The task: It would help if you retyped the data exactly, leaving out the pictures.

Dataset extract:
-- Opening Marker --

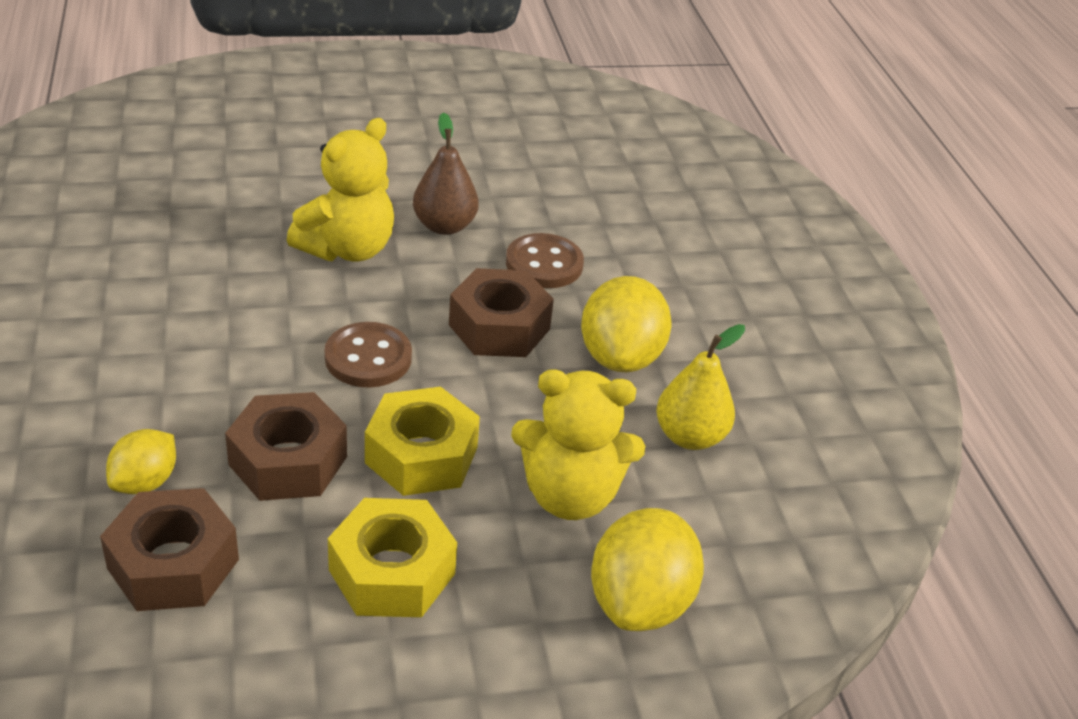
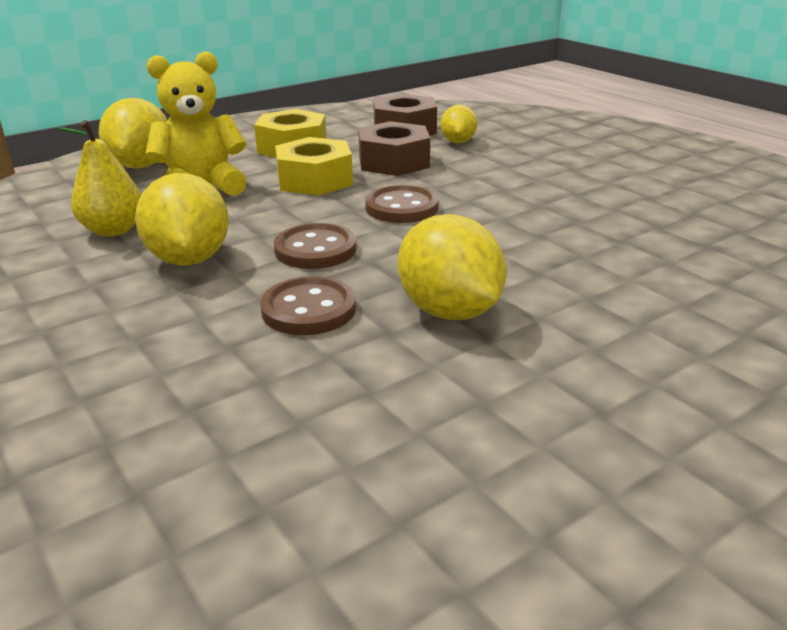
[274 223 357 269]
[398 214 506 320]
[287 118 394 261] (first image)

-- Closing Marker --

The completed task:
[274 223 357 269]
[398 214 506 320]
[287 118 394 261] (first image)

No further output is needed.